**Description of the task:**
The whole listing, except its pictures, is to be repeated exactly.

Exercise data: Begin

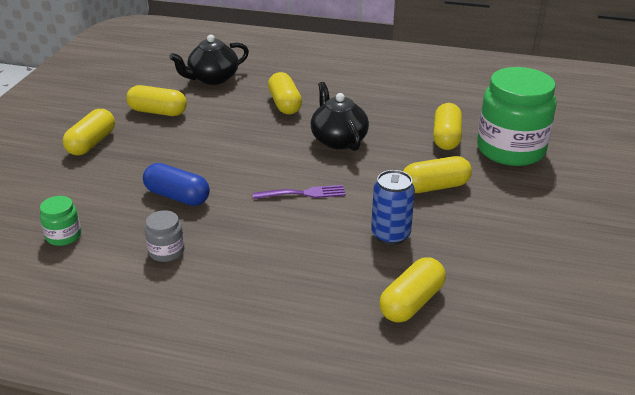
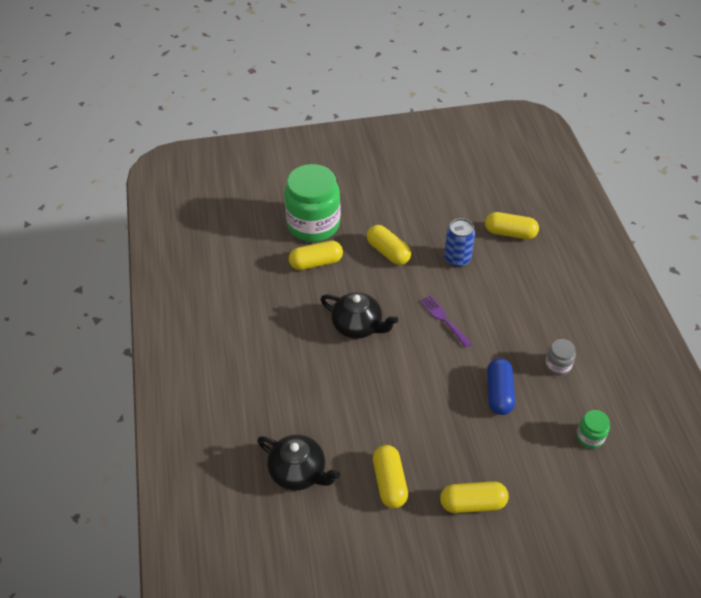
camera: 115 degrees left, 15 degrees up
(285, 104) = (319, 386): yellow capsule -> none
(338, 139) = (358, 326): black teapot -> black teapot turned 105 degrees counterclockwise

Exercise data: End

**Task result:**
camera: 115 degrees left, 15 degrees up
(285, 104) = (319, 386): yellow capsule -> none
(338, 139) = (358, 326): black teapot -> black teapot turned 105 degrees counterclockwise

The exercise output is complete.